■ Materials provided:
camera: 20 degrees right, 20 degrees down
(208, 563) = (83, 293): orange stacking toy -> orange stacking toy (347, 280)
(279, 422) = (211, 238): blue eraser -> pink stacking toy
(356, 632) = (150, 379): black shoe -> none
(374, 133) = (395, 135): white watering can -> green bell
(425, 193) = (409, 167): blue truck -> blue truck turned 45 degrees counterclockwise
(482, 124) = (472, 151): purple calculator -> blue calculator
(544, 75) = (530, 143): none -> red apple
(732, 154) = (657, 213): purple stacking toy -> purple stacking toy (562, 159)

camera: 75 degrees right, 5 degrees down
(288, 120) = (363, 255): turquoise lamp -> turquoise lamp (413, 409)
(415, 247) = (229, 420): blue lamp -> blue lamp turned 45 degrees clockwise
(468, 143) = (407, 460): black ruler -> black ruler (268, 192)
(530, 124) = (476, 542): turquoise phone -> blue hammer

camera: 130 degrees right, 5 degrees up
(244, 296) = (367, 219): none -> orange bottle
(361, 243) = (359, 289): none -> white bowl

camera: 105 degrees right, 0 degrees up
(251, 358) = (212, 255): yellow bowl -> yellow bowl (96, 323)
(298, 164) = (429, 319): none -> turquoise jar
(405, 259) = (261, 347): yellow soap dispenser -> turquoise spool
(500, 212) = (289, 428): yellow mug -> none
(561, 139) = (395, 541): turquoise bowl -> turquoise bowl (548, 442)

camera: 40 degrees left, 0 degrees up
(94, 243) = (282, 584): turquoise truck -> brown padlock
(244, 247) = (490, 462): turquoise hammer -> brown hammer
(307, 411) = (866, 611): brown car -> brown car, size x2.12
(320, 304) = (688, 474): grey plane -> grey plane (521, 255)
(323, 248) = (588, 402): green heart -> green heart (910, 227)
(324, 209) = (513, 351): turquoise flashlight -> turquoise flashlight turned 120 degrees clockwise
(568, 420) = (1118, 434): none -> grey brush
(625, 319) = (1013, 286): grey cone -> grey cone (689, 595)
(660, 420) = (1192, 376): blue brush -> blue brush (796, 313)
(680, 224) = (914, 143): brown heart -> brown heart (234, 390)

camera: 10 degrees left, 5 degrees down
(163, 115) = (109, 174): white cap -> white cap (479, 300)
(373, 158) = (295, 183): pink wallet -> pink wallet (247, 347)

■ Problem:
Looking at the material above, how many lines hold the word "right"? Only the number, please.

■ Solution:
4